## PROBLEM TO SOLVE
Skip the pictures. Give all the data again exactly.

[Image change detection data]
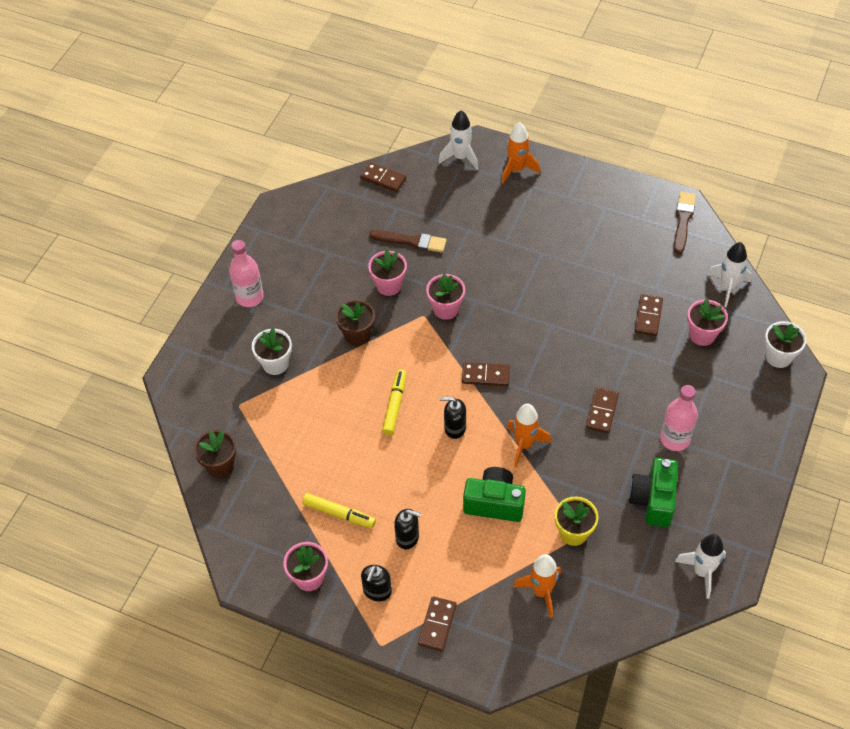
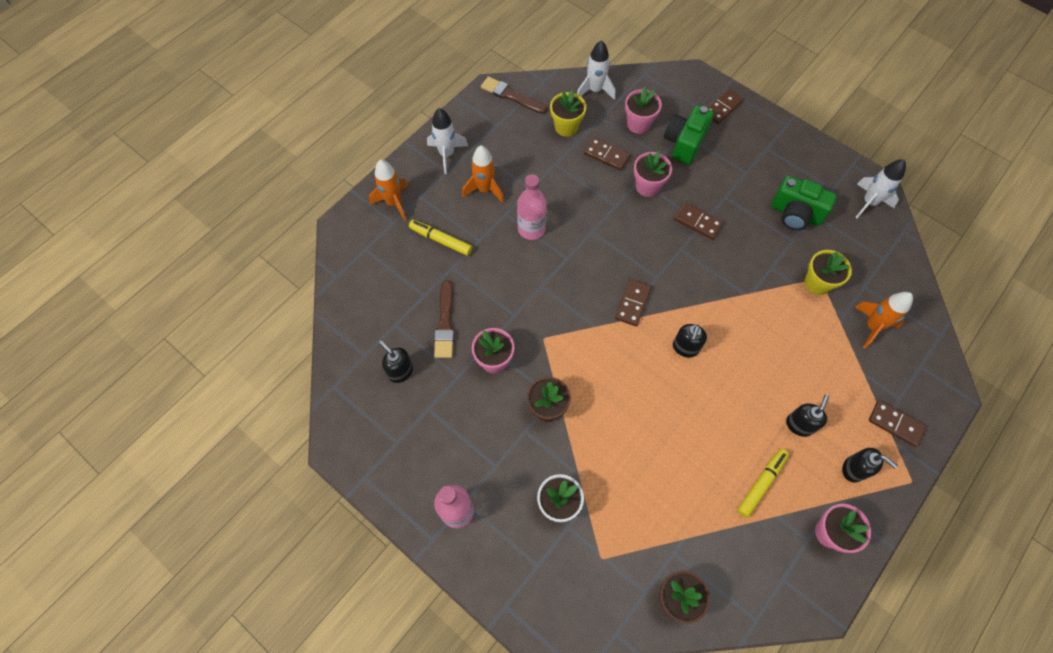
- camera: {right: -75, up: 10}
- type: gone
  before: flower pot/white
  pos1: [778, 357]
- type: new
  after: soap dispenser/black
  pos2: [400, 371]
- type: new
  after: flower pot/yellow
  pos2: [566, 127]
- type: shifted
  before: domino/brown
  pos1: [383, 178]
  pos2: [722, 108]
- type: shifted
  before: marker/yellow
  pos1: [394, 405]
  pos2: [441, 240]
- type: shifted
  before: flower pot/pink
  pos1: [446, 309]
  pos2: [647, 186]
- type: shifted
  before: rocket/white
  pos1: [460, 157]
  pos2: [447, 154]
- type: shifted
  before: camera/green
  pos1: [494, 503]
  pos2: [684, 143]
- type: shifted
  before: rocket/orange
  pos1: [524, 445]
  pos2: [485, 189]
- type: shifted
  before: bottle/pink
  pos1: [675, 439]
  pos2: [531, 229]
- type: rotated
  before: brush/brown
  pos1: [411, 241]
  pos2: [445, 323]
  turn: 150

## SOLUTION FOR THIS EXERCISE
- camera: {right: -75, up: 10}
- type: gone
  before: flower pot/white
  pos1: [778, 357]
- type: new
  after: soap dispenser/black
  pos2: [400, 371]
- type: new
  after: flower pot/yellow
  pos2: [566, 127]
- type: shifted
  before: domino/brown
  pos1: [383, 178]
  pos2: [722, 108]
- type: shifted
  before: marker/yellow
  pos1: [394, 405]
  pos2: [441, 240]
- type: shifted
  before: flower pot/pink
  pos1: [446, 309]
  pos2: [647, 186]
- type: shifted
  before: rocket/white
  pos1: [460, 157]
  pos2: [447, 154]
- type: shifted
  before: camera/green
  pos1: [494, 503]
  pos2: [684, 143]
- type: shifted
  before: rocket/orange
  pos1: [524, 445]
  pos2: [485, 189]
- type: shifted
  before: bottle/pink
  pos1: [675, 439]
  pos2: [531, 229]
- type: rotated
  before: brush/brown
  pos1: [411, 241]
  pos2: [445, 323]
  turn: 150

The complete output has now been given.